Report the lines of the data below that contain the string "slope".

====== Information given

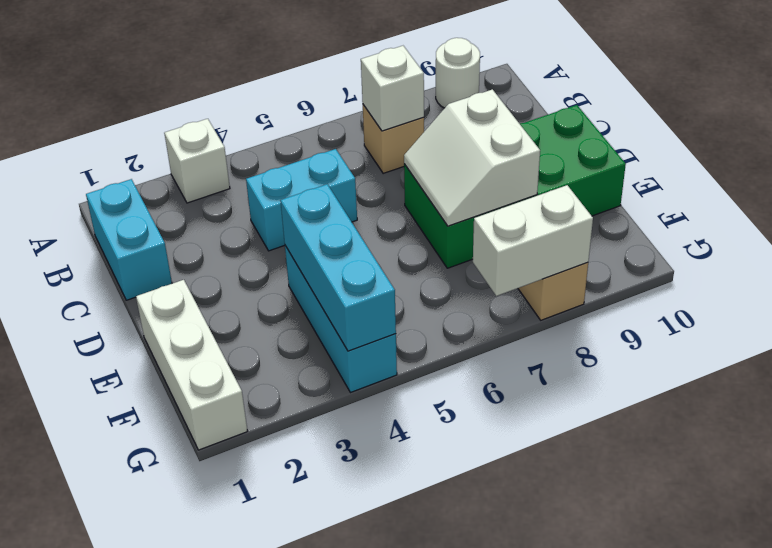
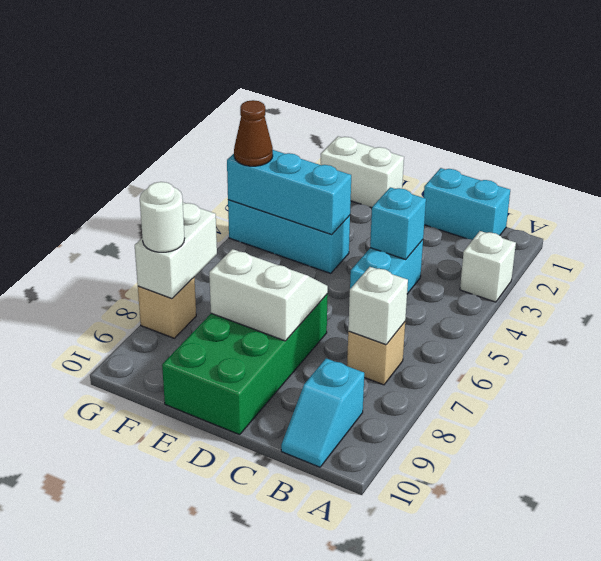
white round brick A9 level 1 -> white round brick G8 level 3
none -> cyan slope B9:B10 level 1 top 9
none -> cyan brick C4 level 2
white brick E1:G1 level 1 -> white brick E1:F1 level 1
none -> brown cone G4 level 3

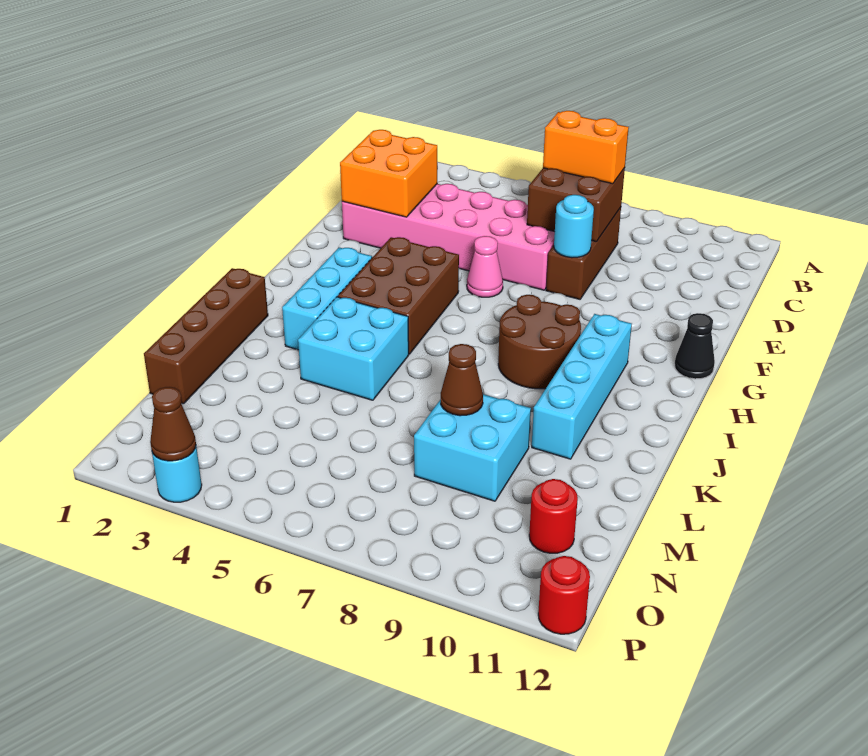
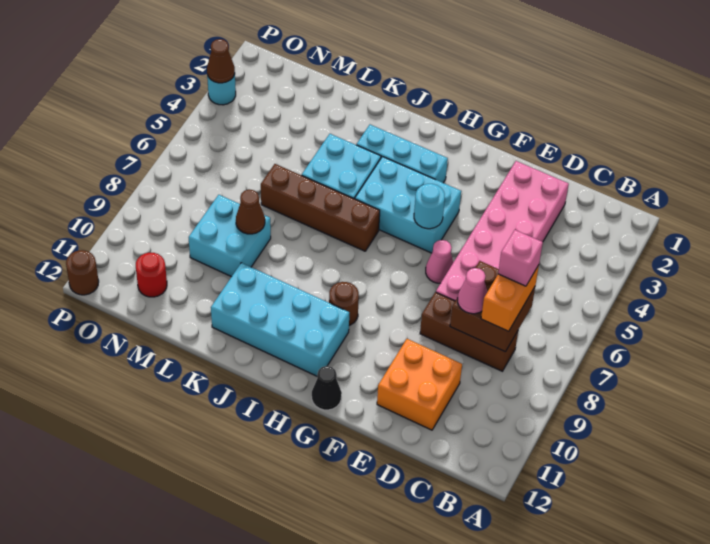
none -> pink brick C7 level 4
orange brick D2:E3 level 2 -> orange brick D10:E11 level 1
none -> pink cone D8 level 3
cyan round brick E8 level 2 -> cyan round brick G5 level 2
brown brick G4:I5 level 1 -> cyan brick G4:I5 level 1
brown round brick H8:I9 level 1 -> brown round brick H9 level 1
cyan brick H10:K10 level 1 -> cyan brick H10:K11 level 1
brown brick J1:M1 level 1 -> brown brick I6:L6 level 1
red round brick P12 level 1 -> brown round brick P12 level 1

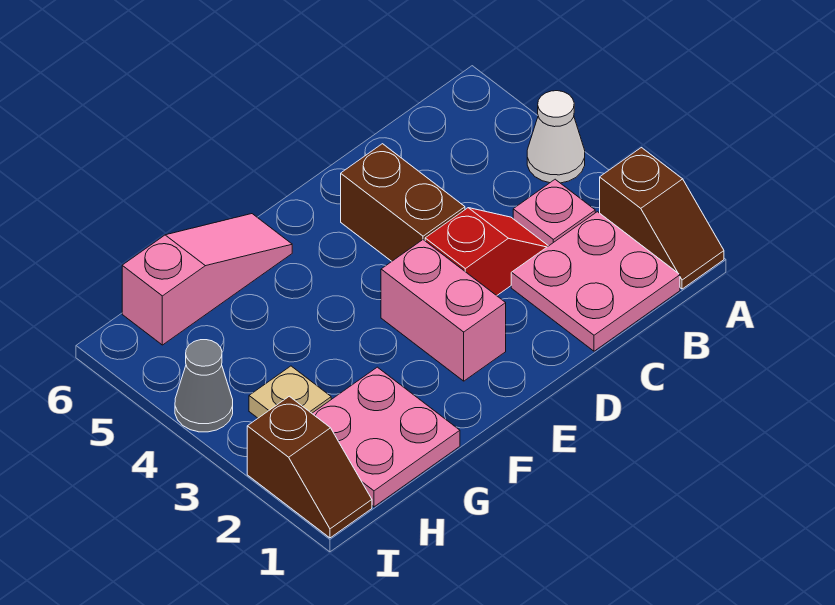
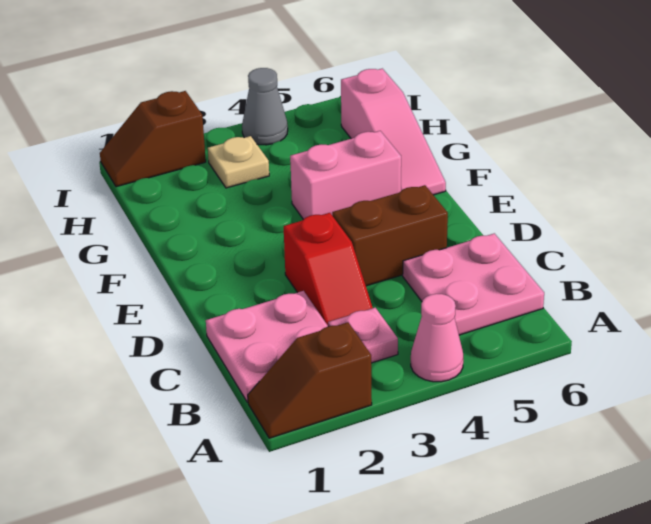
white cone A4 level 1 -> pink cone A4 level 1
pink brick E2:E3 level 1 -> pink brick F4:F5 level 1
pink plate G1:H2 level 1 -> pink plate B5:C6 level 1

============
====== Information given

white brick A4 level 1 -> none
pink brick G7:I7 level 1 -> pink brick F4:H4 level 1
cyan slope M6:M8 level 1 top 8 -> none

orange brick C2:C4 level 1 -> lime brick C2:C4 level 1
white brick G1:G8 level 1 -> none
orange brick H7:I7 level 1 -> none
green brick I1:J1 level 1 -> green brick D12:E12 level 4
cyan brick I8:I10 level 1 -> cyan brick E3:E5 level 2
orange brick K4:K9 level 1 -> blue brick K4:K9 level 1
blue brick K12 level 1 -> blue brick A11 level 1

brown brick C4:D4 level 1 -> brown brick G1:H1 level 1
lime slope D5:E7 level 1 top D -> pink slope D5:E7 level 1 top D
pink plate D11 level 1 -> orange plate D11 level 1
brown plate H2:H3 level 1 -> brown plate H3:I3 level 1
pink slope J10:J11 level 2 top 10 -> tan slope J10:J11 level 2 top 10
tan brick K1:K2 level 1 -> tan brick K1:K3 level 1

============

**Result of the task**:
none -> cyan slope B9:B10 level 1 top 9
cyan slope M6:M8 level 1 top 8 -> none
lime slope D5:E7 level 1 top D -> pink slope D5:E7 level 1 top D
pink slope J10:J11 level 2 top 10 -> tan slope J10:J11 level 2 top 10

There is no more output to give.